» Work to complete: Copy each line containing the word "calculator" from the records that follow, please.

» Given information:
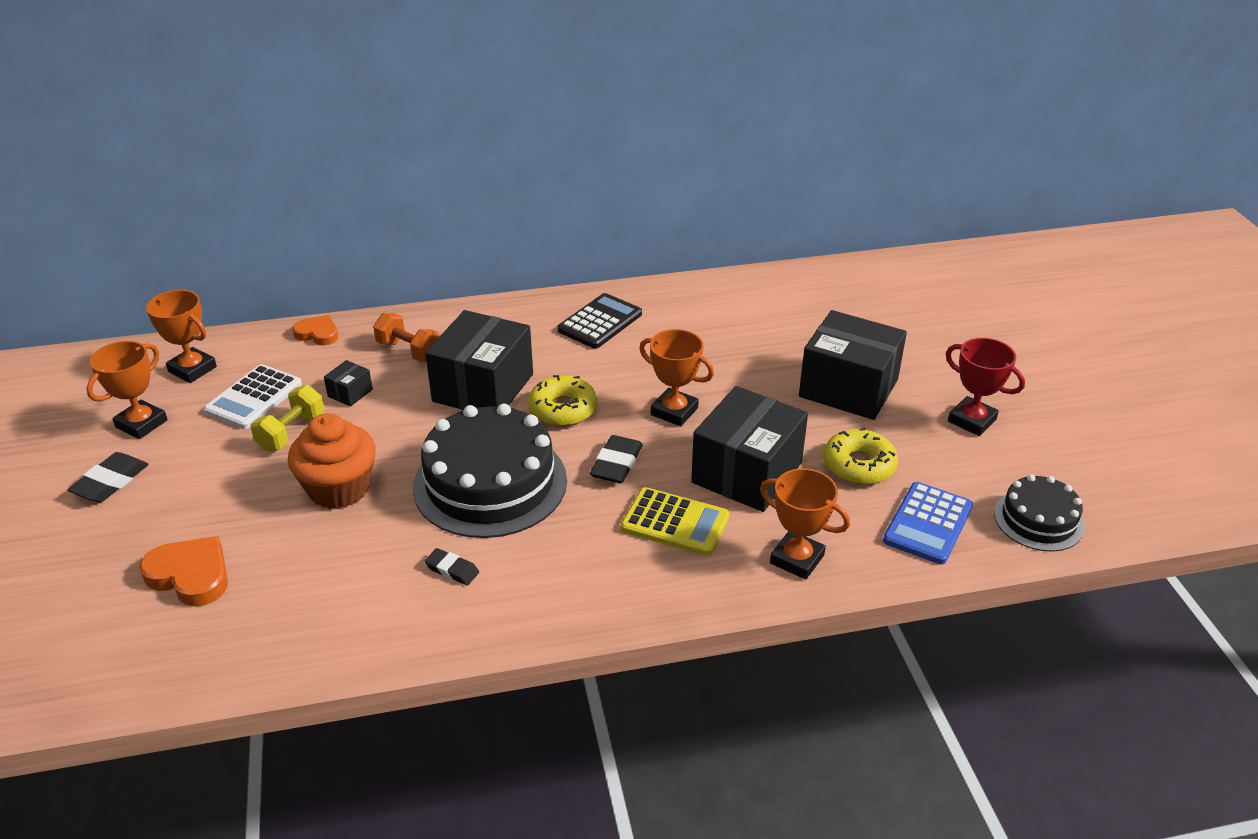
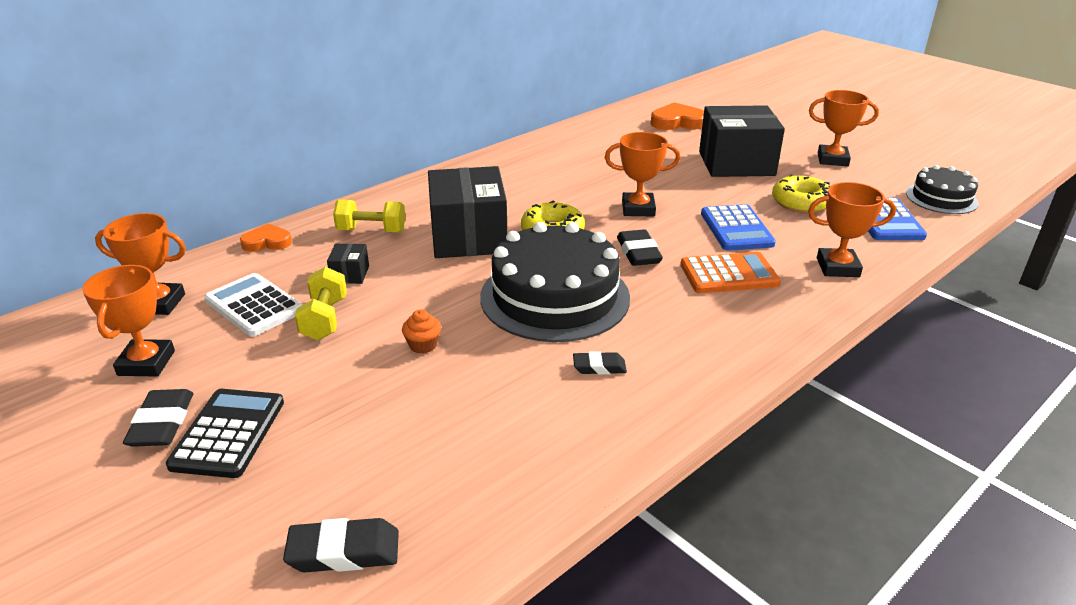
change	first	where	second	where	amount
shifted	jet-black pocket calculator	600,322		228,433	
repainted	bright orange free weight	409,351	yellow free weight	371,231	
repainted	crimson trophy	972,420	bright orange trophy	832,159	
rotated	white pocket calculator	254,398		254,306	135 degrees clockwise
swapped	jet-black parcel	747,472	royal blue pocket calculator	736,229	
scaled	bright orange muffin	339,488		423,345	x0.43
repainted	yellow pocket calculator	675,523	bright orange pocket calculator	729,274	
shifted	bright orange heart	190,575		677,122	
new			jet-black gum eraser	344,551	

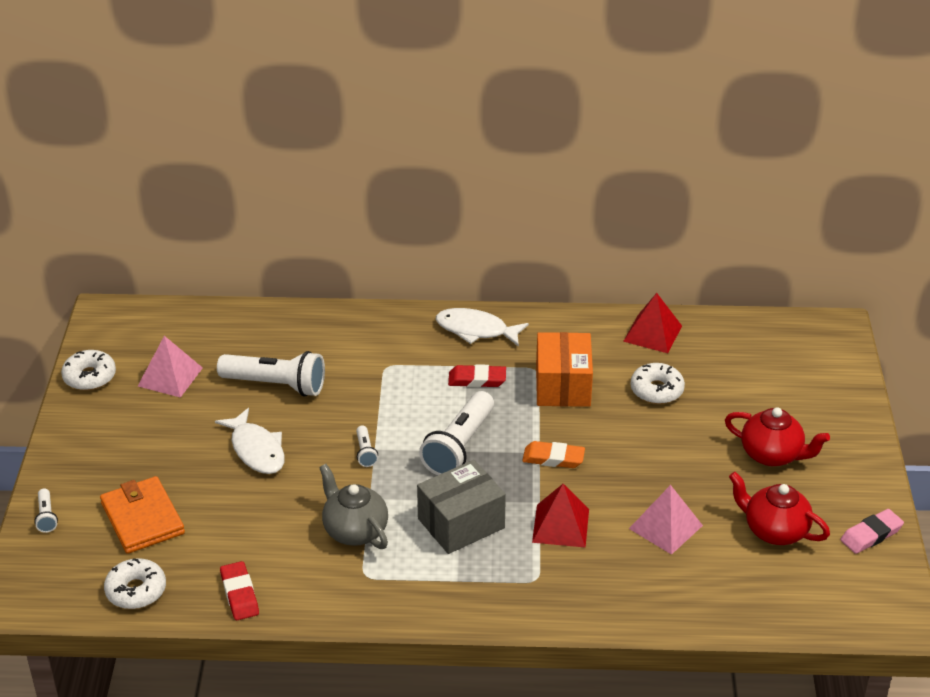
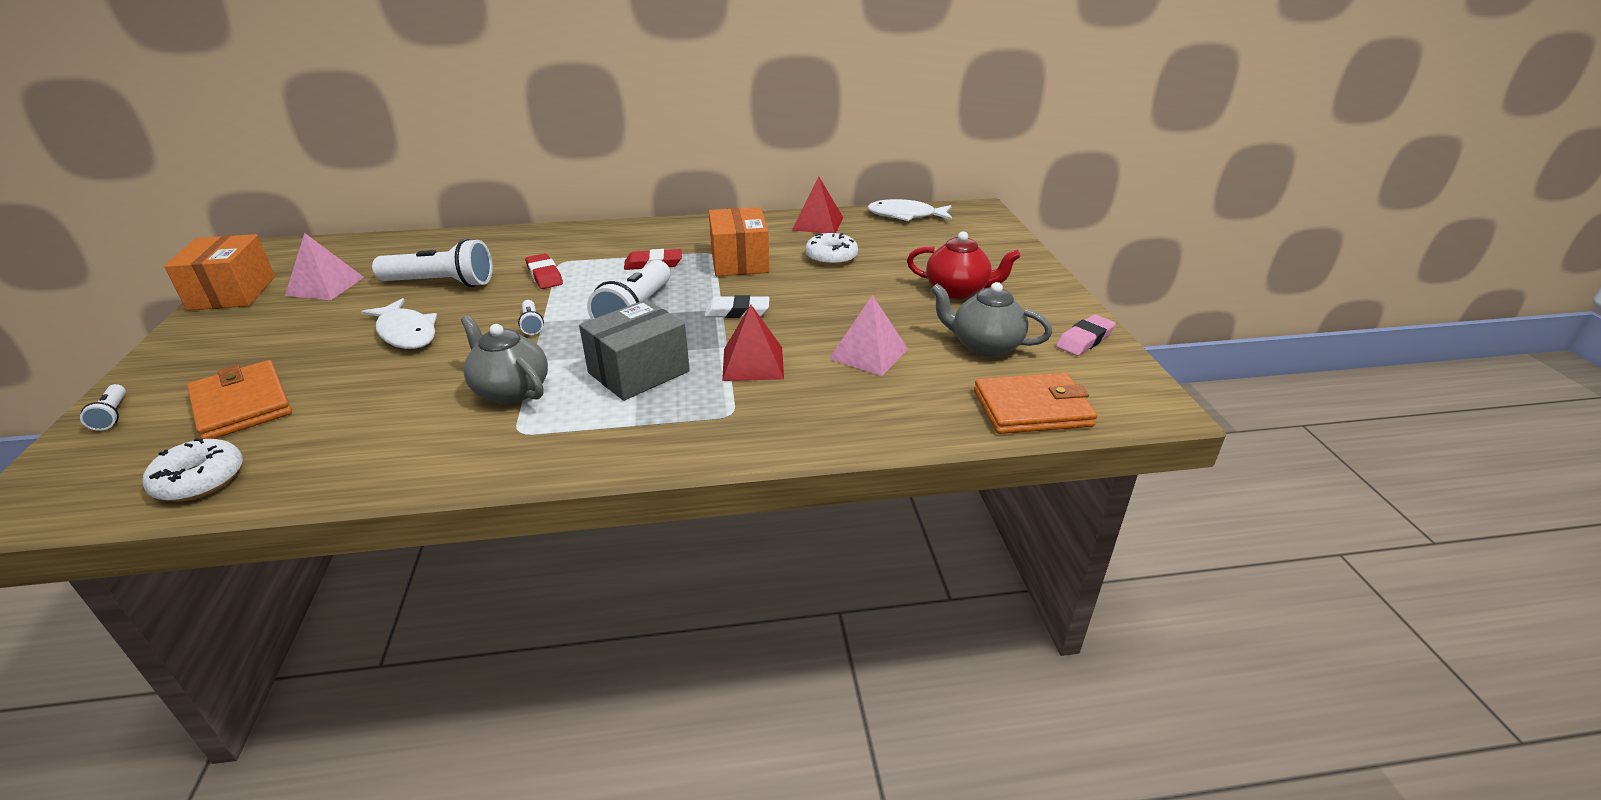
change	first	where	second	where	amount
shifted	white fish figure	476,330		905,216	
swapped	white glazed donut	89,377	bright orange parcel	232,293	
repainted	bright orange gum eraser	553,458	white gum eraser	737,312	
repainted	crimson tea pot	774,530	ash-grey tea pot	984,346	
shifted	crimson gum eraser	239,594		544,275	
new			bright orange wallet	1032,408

» Written answer:
shifted	jet-black pocket calculator	600,322		228,433	
rotated	white pocket calculator	254,398		254,306	135 degrees clockwise
swapped	jet-black parcel	747,472	royal blue pocket calculator	736,229	
repainted	yellow pocket calculator	675,523	bright orange pocket calculator	729,274	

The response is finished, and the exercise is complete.